Action item:
Please repeat the lines below exactly. Begin with the line containing "tan round brick D4:E5" and go on through the line containing "tan round brick J2".

Supplied entries:

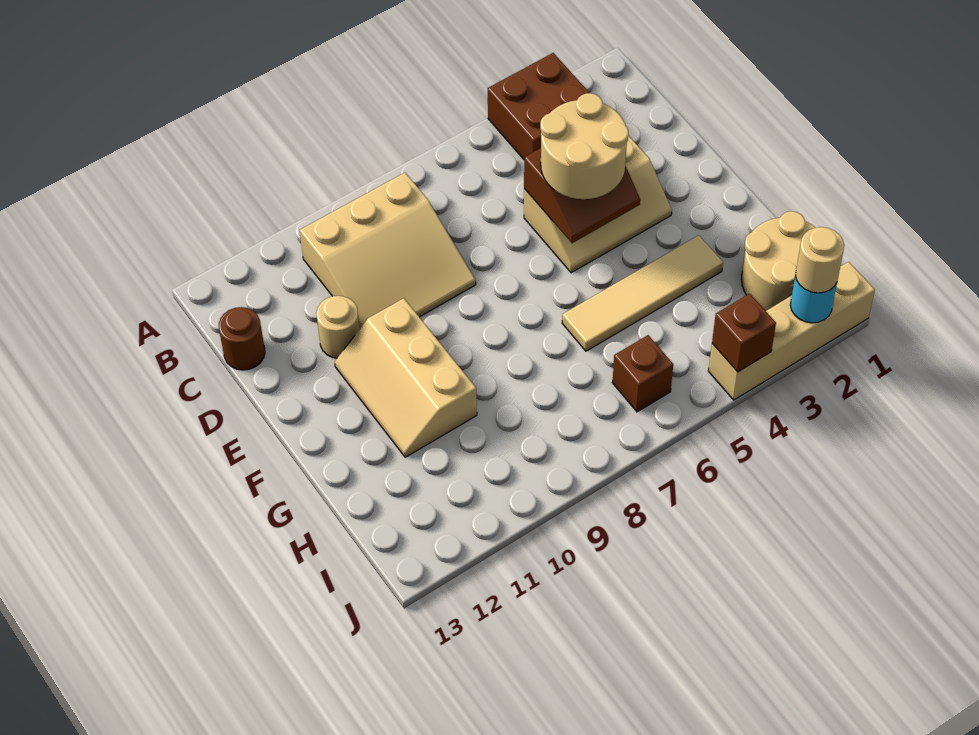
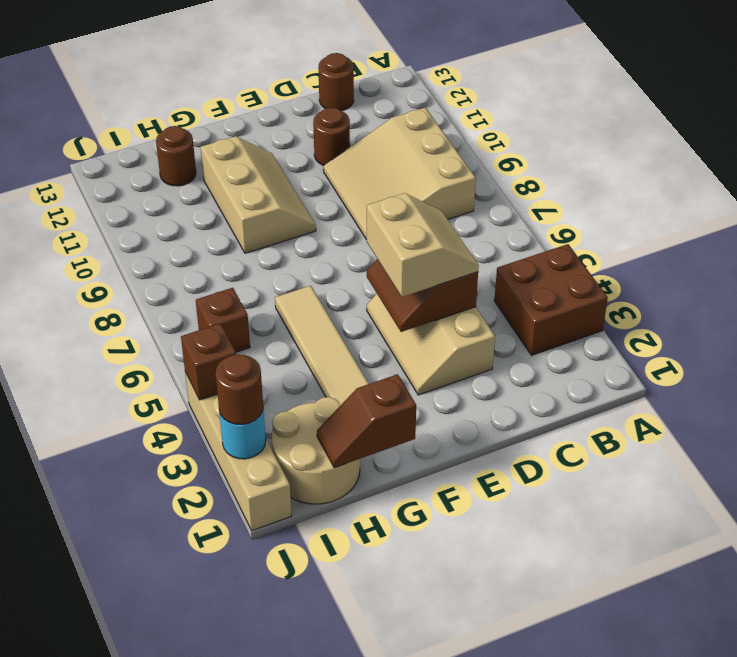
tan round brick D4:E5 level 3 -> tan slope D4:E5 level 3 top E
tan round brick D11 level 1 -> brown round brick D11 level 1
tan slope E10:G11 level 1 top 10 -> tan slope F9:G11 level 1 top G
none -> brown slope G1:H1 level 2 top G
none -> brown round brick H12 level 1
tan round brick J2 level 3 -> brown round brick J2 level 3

...

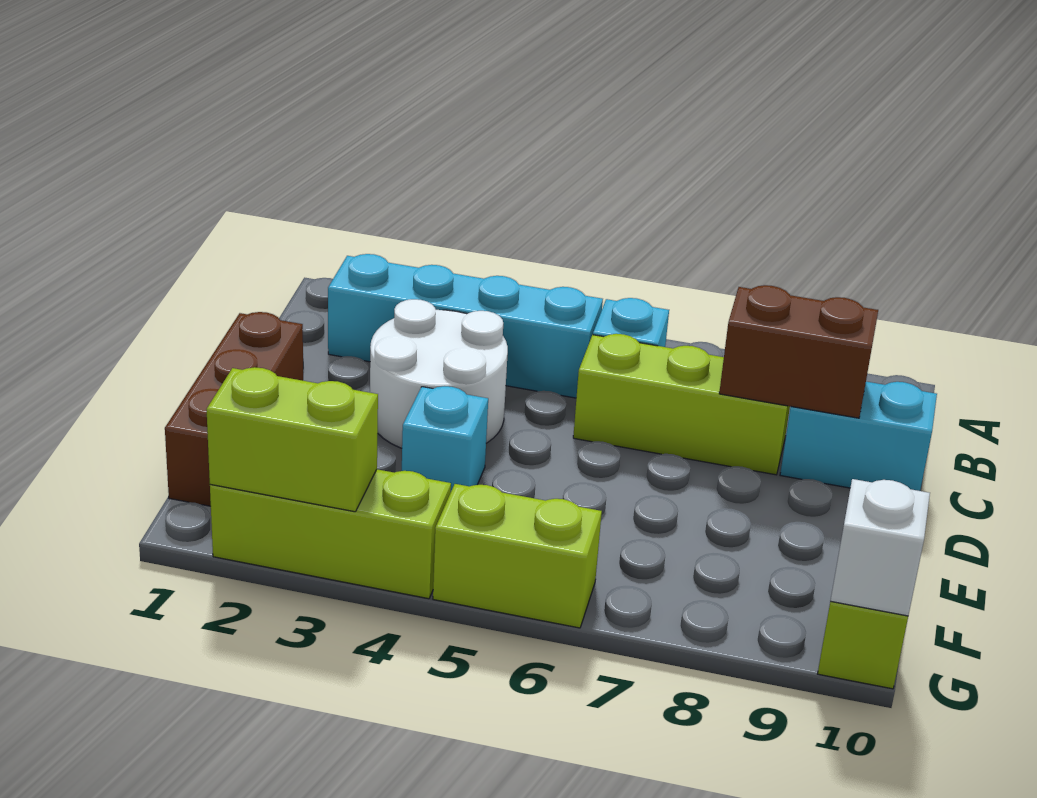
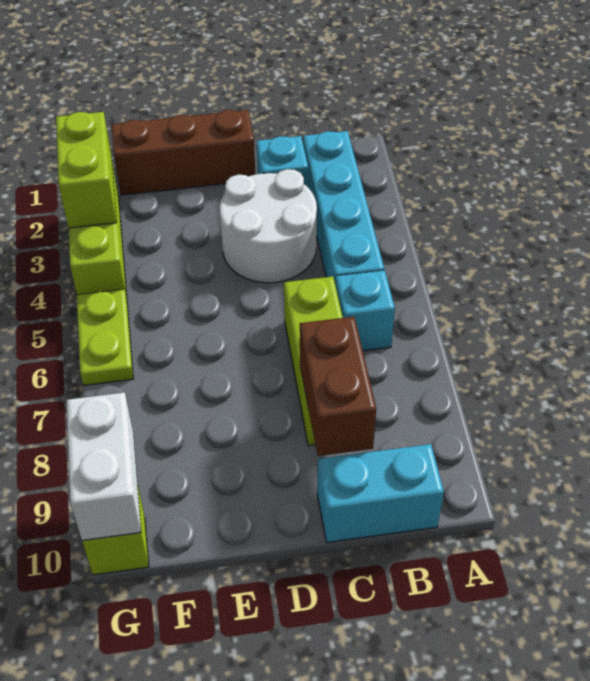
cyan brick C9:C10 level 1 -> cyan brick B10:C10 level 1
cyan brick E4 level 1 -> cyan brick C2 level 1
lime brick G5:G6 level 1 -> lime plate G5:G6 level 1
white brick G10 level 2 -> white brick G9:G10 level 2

Problem solution:
tan round brick D4:E5 level 3 -> tan slope D4:E5 level 3 top E
tan round brick D11 level 1 -> brown round brick D11 level 1
tan slope E10:G11 level 1 top 10 -> tan slope F9:G11 level 1 top G
none -> brown slope G1:H1 level 2 top G
none -> brown round brick H12 level 1
tan round brick J2 level 3 -> brown round brick J2 level 3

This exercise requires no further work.